REQUIRED ACTION
Return only the number of lines in the data below where the word "pencil" appears.
--------------------------------------------------
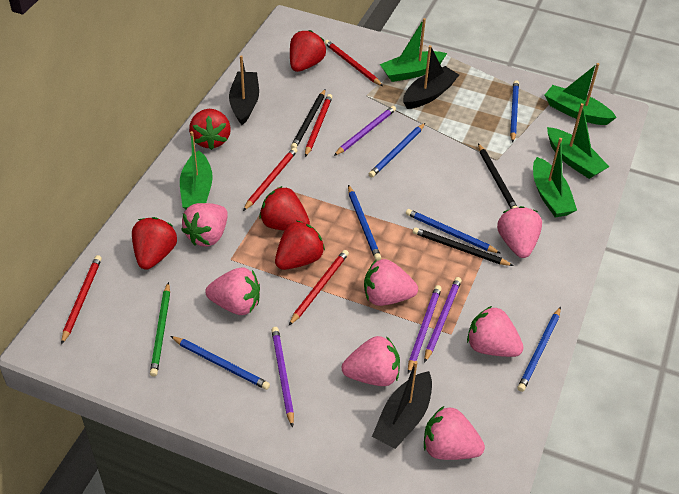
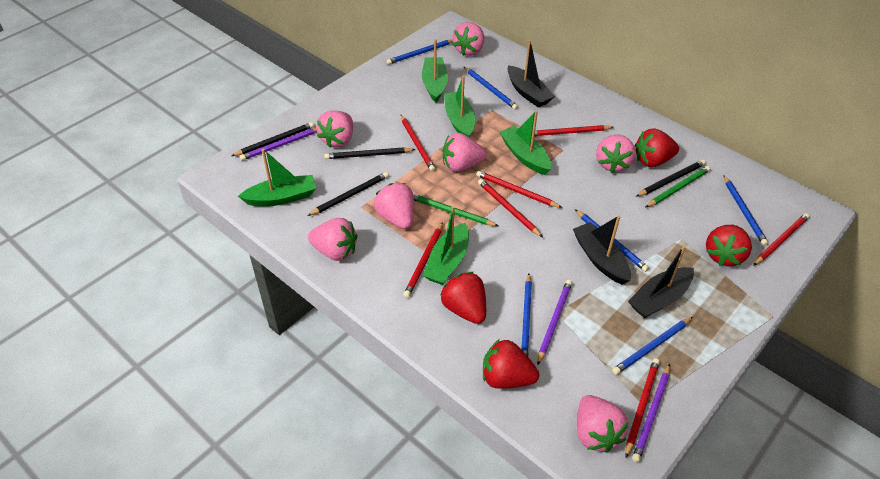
black pencil: 3 -> 4
green pencil: 1 -> 2
purple pencil: 4 -> 3
red pencil: 5 -> 7
red strawberry: 5 -> 4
--------------------------------------------------
RESPONSE TO THIS EXERCISE
4